Stored entries:
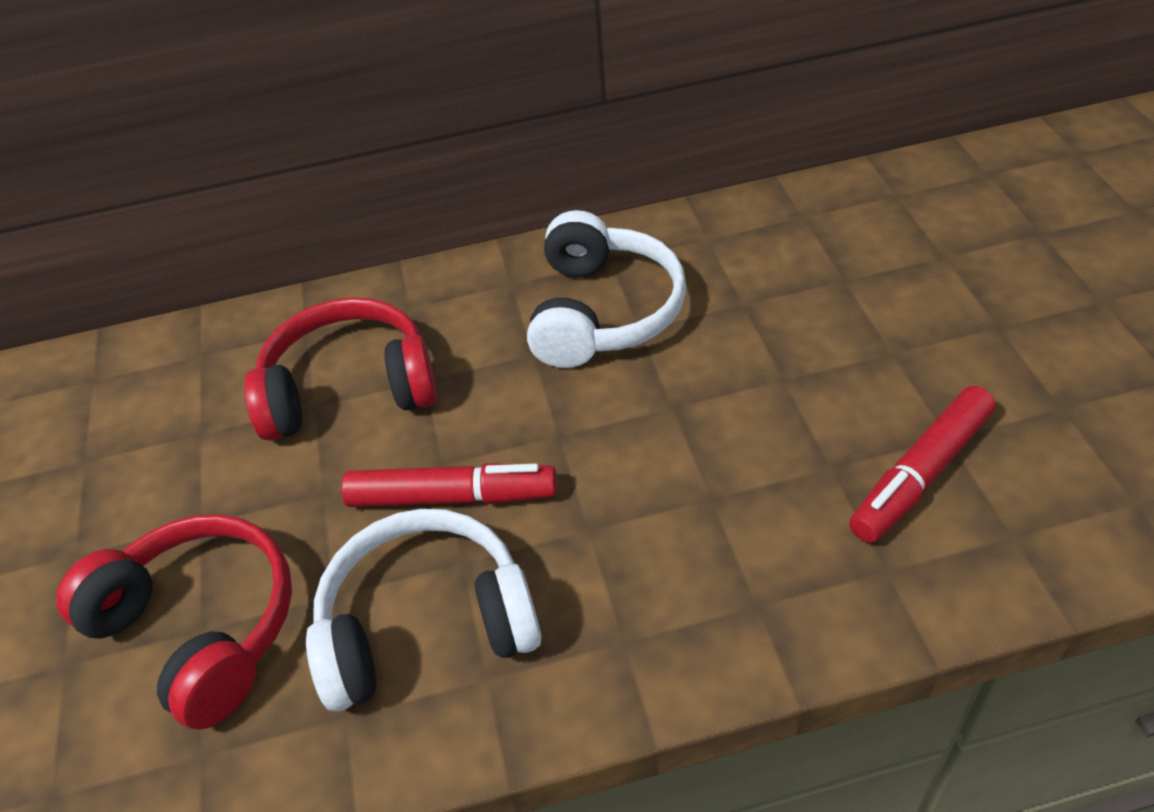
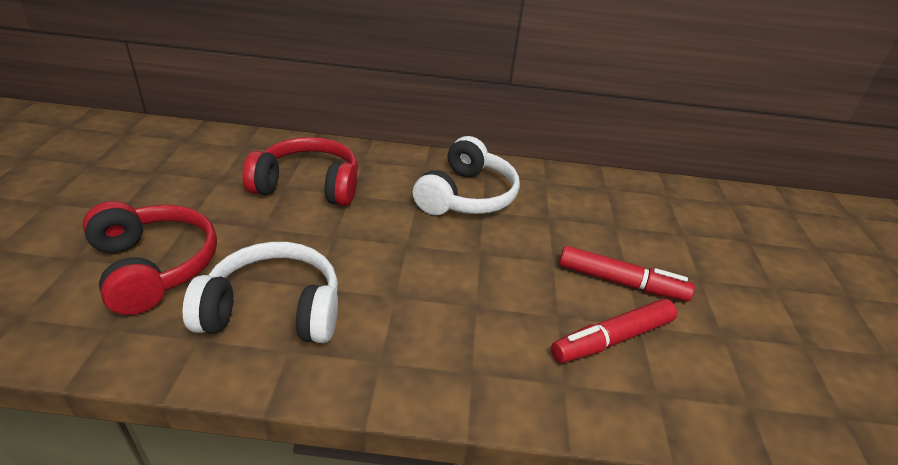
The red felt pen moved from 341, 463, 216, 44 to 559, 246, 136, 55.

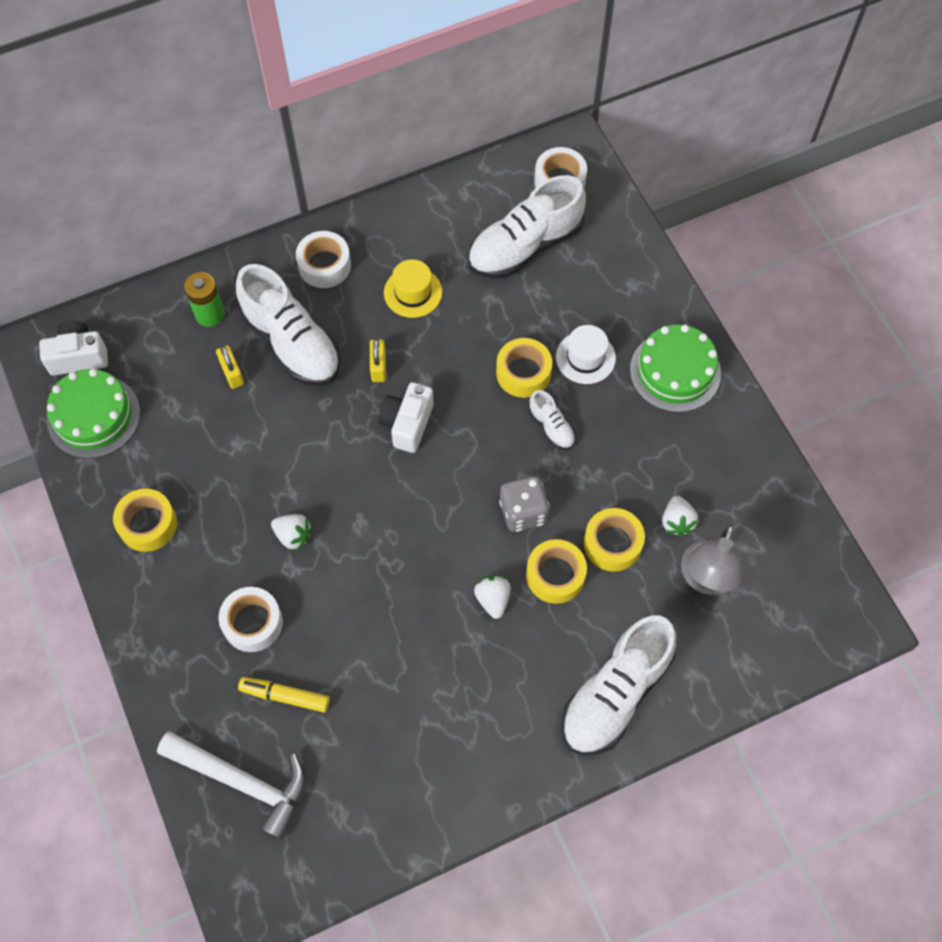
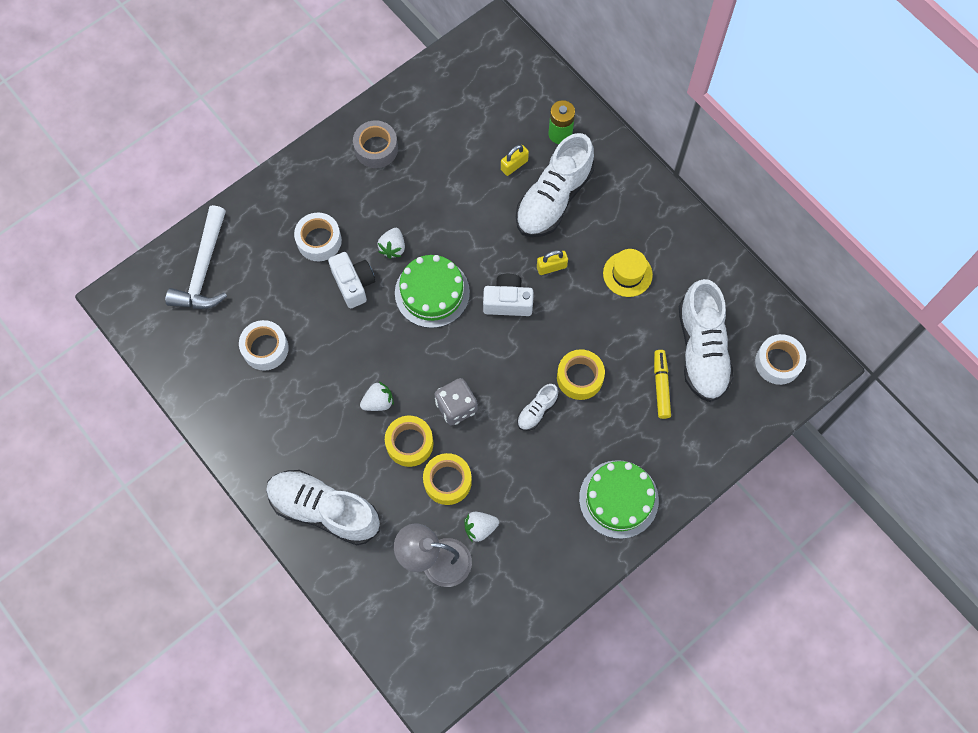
The white top hat at 556, 325, 60, 59 disappeared.
The white photo camera moved from 39, 321, 69, 55 to 328, 252, 47, 56.
The emerald layer cake moved from 47, 369, 93, 90 to 395, 255, 75, 73.
The yellow felt pen moved from 238, 677, 92, 36 to 654, 350, 17, 69.
The white tape moved from 296, 231, 55, 57 to 239, 320, 50, 51.
The yellow tape at 113, 489, 64, 63 became the grey tape at 353, 120, 45, 48.
The white sneaker at 468, 175, 118, 103 turned 135 degrees counterclockwise.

- **The task**
The output has to match the data above line for line, except that pictures are dropped.

- **Expected output**
The red felt pen moved from 341, 463, 216, 44 to 559, 246, 136, 55.

The white top hat at 556, 325, 60, 59 disappeared.
The white photo camera moved from 39, 321, 69, 55 to 328, 252, 47, 56.
The emerald layer cake moved from 47, 369, 93, 90 to 395, 255, 75, 73.
The yellow felt pen moved from 238, 677, 92, 36 to 654, 350, 17, 69.
The white tape moved from 296, 231, 55, 57 to 239, 320, 50, 51.
The yellow tape at 113, 489, 64, 63 became the grey tape at 353, 120, 45, 48.
The white sneaker at 468, 175, 118, 103 turned 135 degrees counterclockwise.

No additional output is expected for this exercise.